__About this exercise__: Of all the lines below, output only those starting at the one with "R2: 2.7k (GND, U1/FB) -> 33k (GND, U1/FB)" and ending at the one with "C11: 6.8uF (plus", both ends included, exactly as written.

__Task inputs__:
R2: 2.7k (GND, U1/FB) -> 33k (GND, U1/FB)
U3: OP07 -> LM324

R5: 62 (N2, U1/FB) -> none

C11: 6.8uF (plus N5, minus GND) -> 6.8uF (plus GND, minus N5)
...
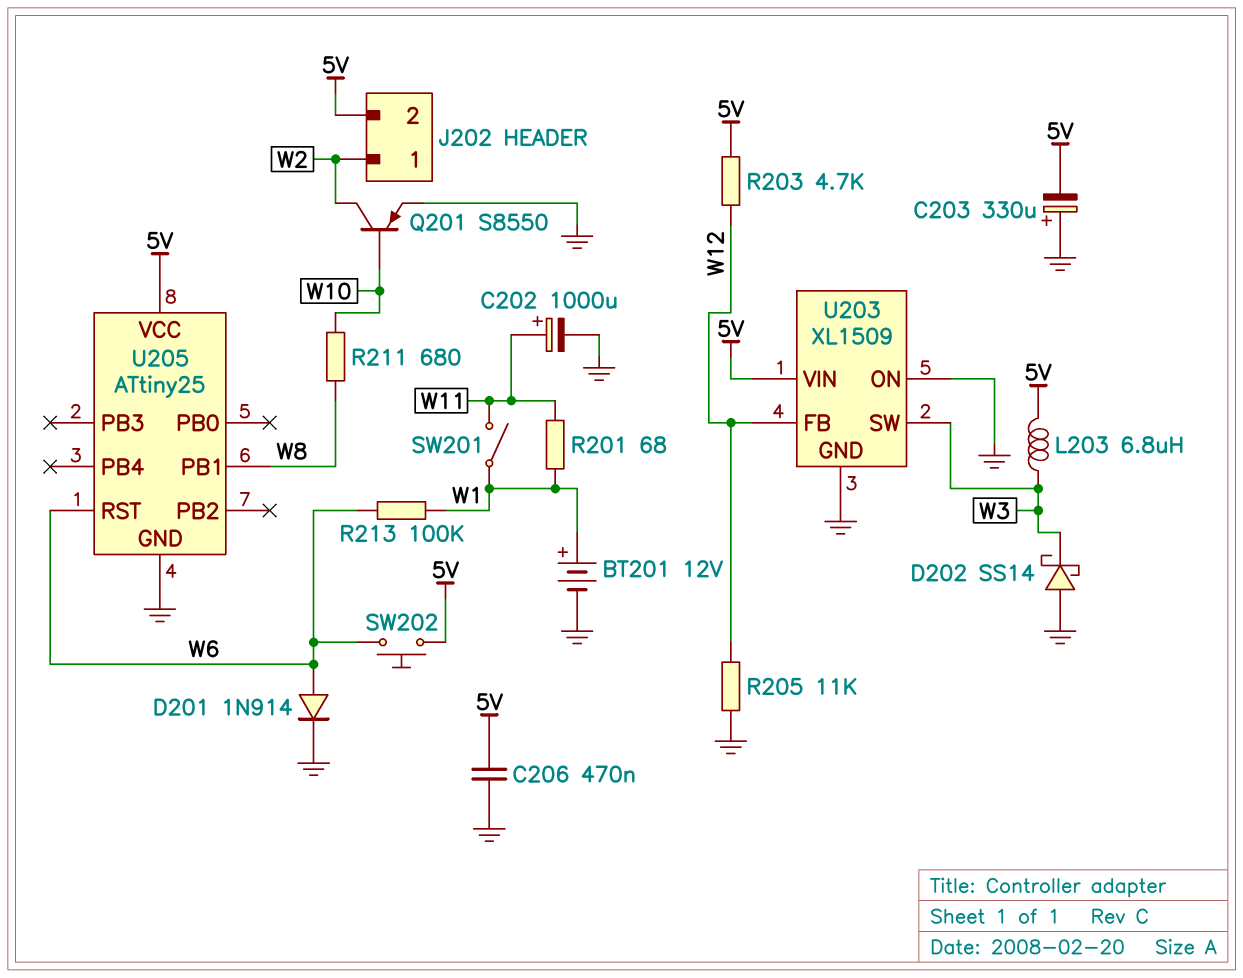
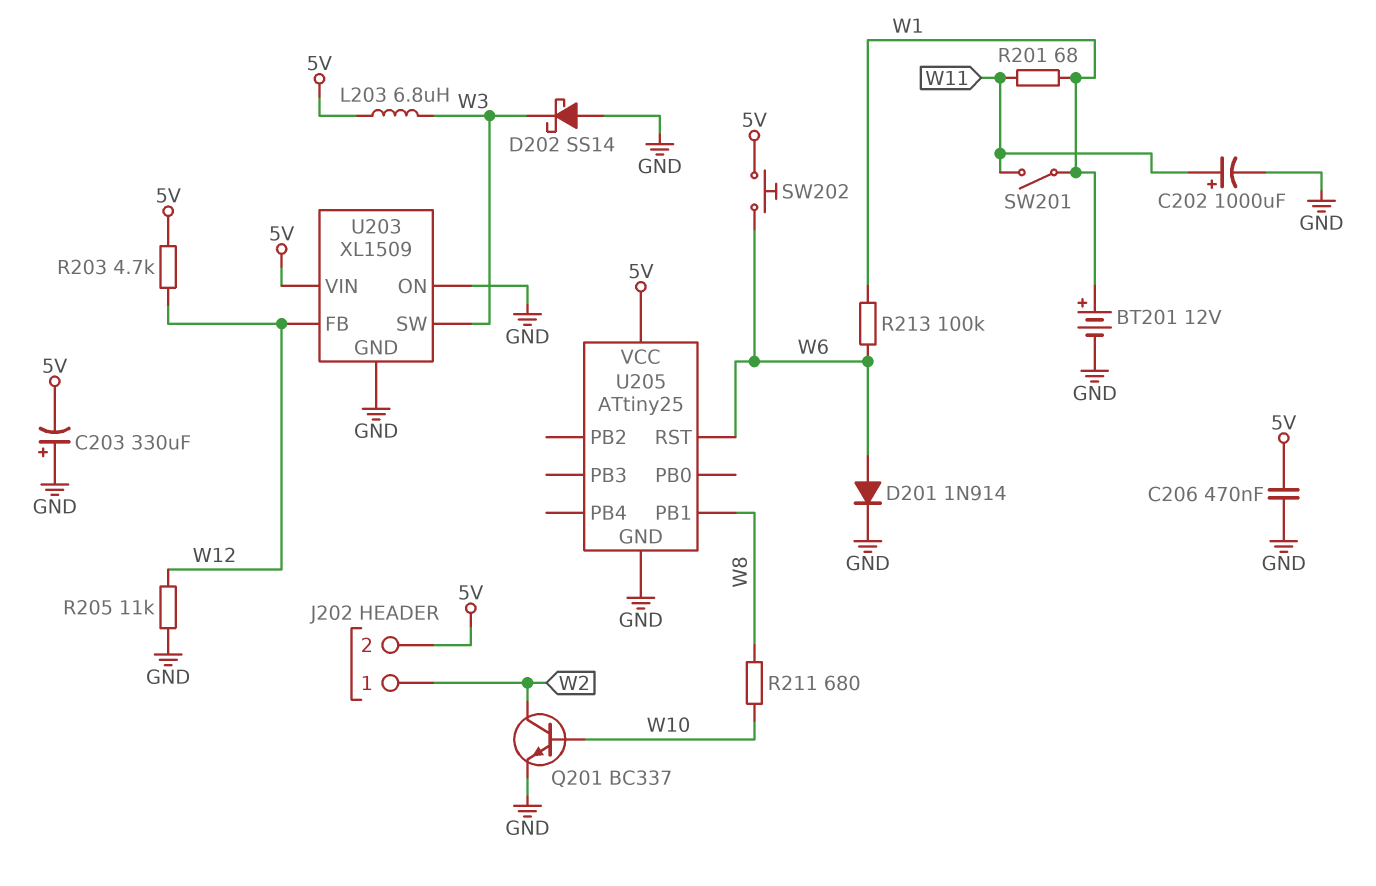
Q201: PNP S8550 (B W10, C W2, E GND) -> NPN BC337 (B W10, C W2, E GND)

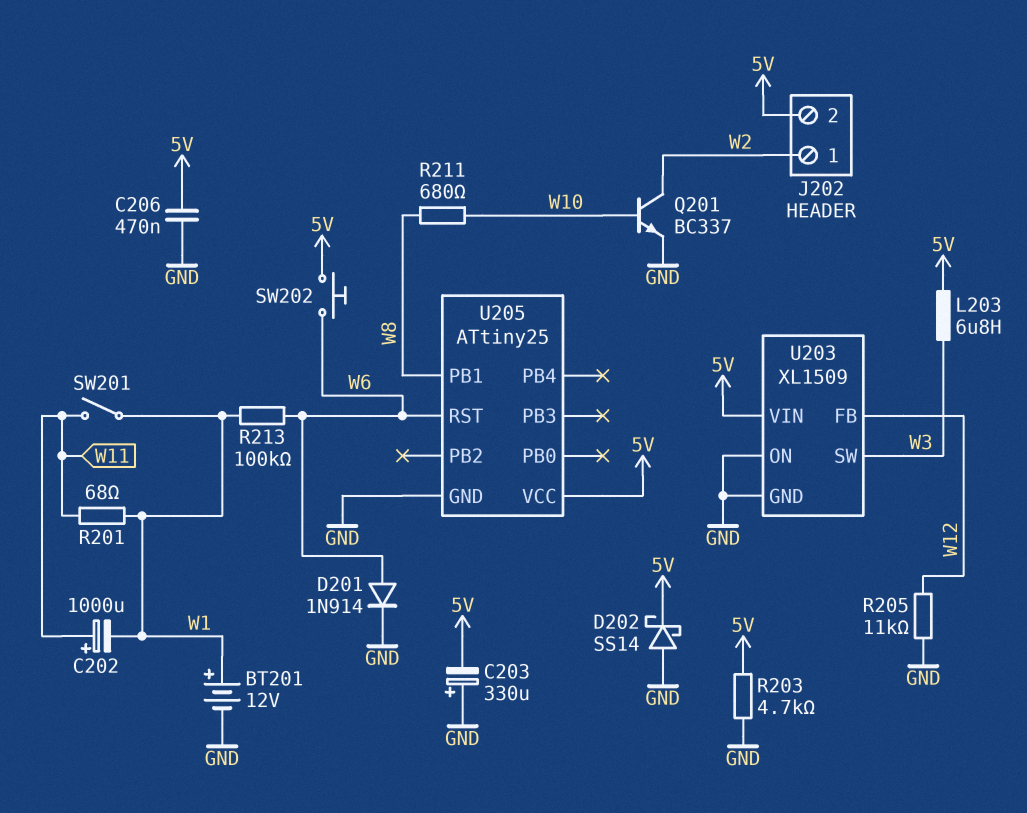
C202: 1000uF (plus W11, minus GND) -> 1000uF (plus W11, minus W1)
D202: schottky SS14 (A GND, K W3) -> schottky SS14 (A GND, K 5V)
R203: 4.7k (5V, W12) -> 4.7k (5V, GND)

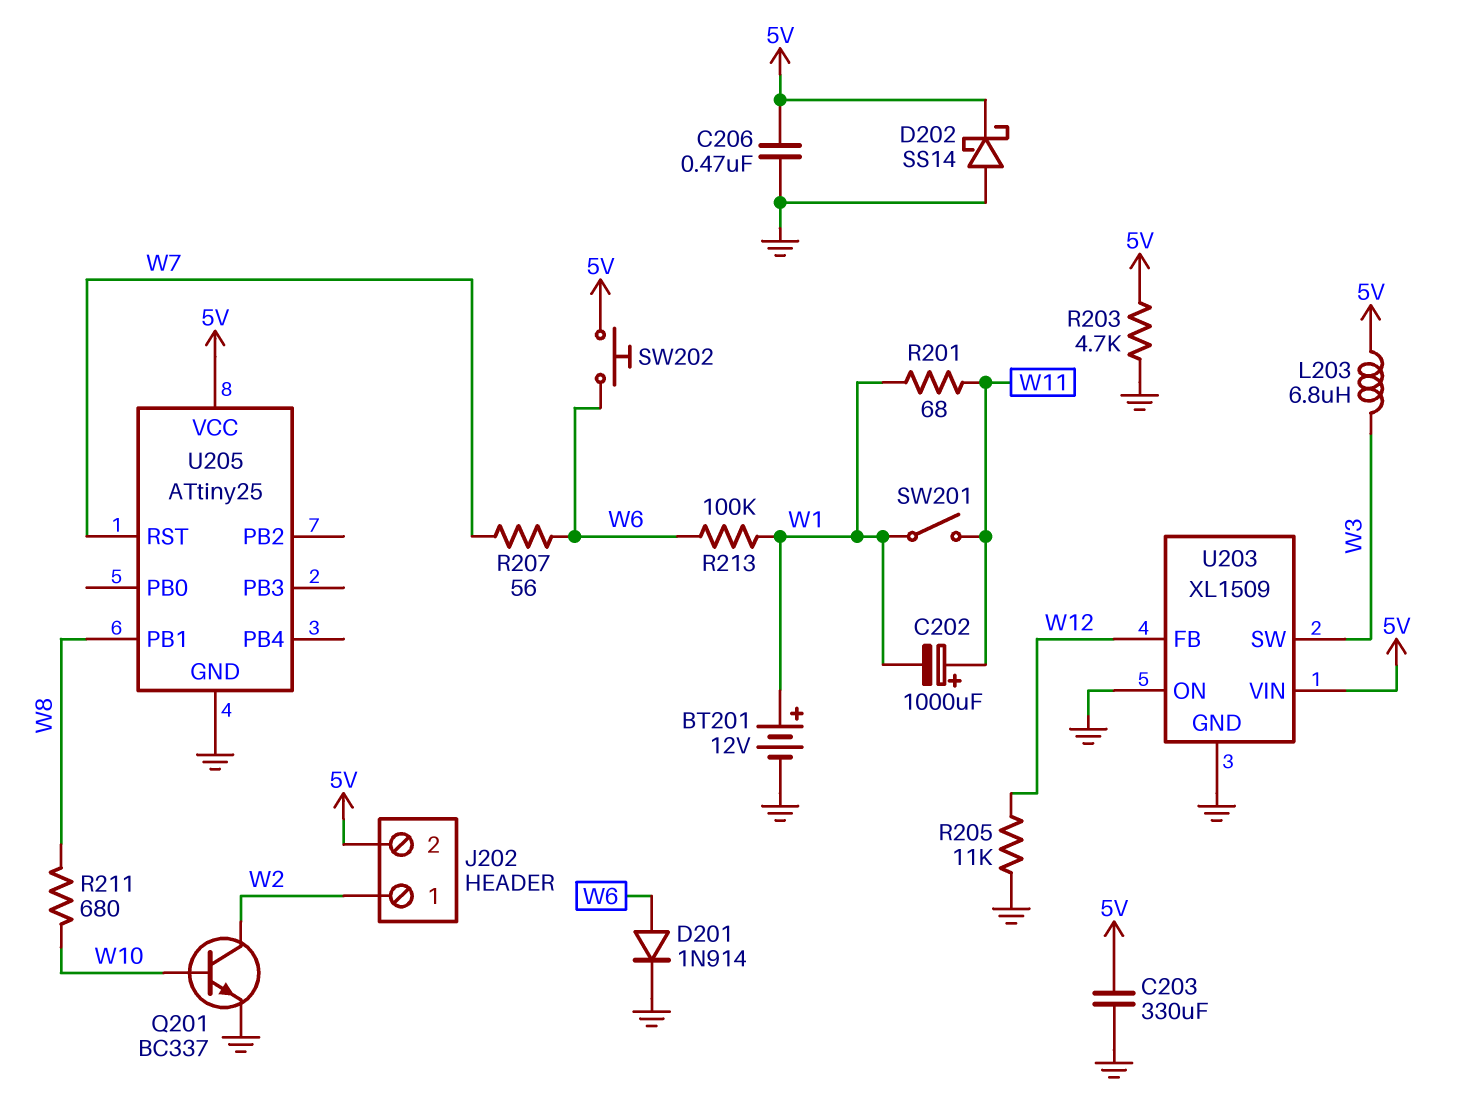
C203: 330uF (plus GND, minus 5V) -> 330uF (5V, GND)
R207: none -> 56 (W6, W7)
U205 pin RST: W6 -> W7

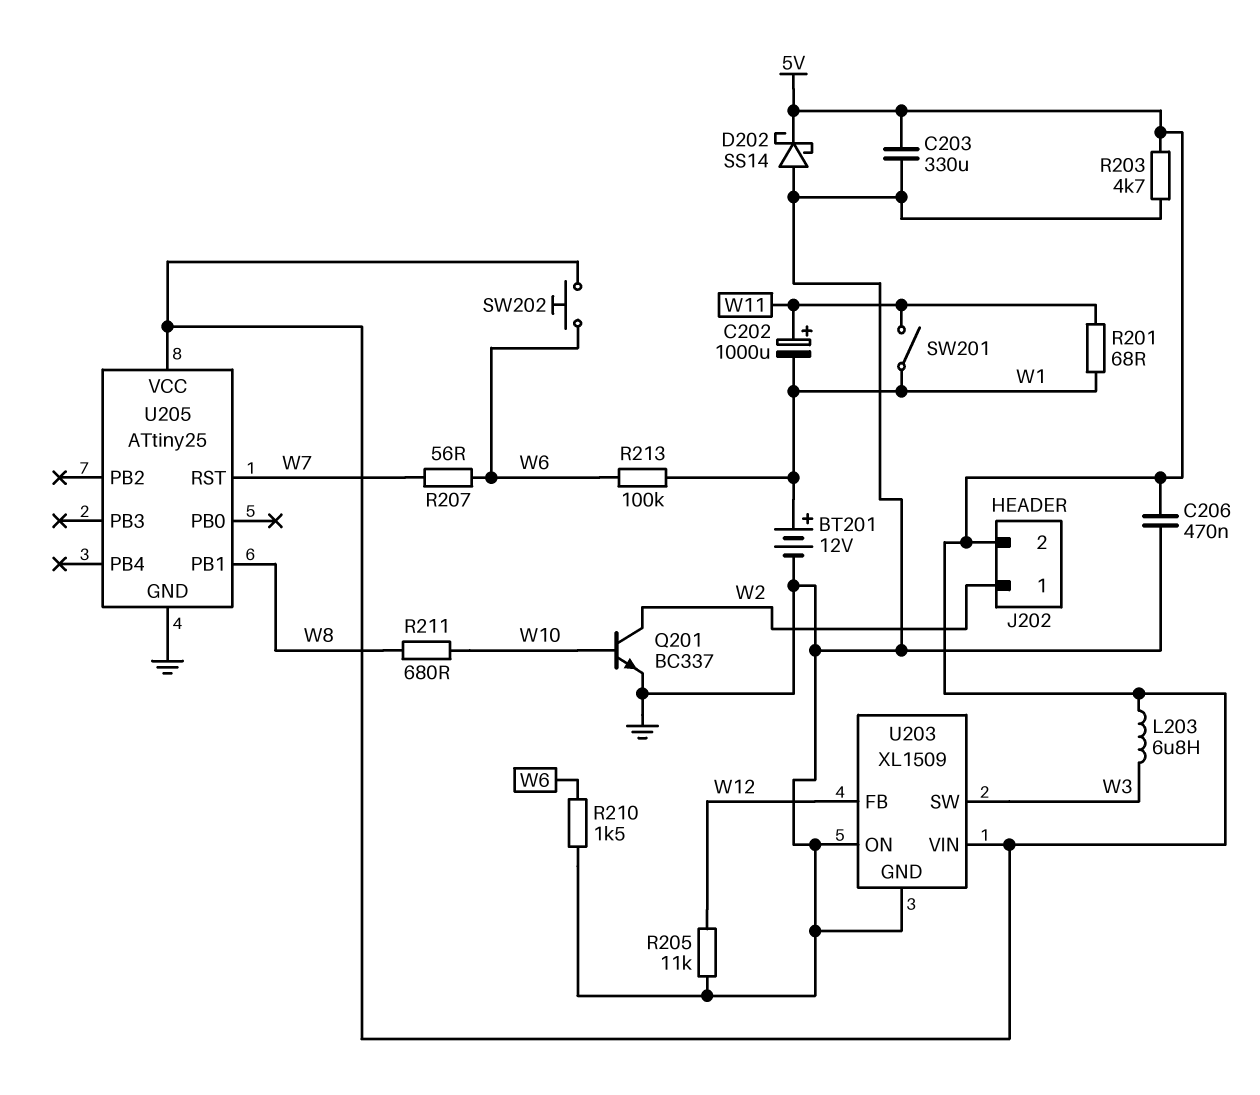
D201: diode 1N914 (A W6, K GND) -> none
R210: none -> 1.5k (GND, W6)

__Answer space__:
R2: 2.7k (GND, U1/FB) -> 33k (GND, U1/FB)
U3: OP07 -> LM324

R5: 62 (N2, U1/FB) -> none

C11: 6.8uF (plus N5, minus GND) -> 6.8uF (plus GND, minus N5)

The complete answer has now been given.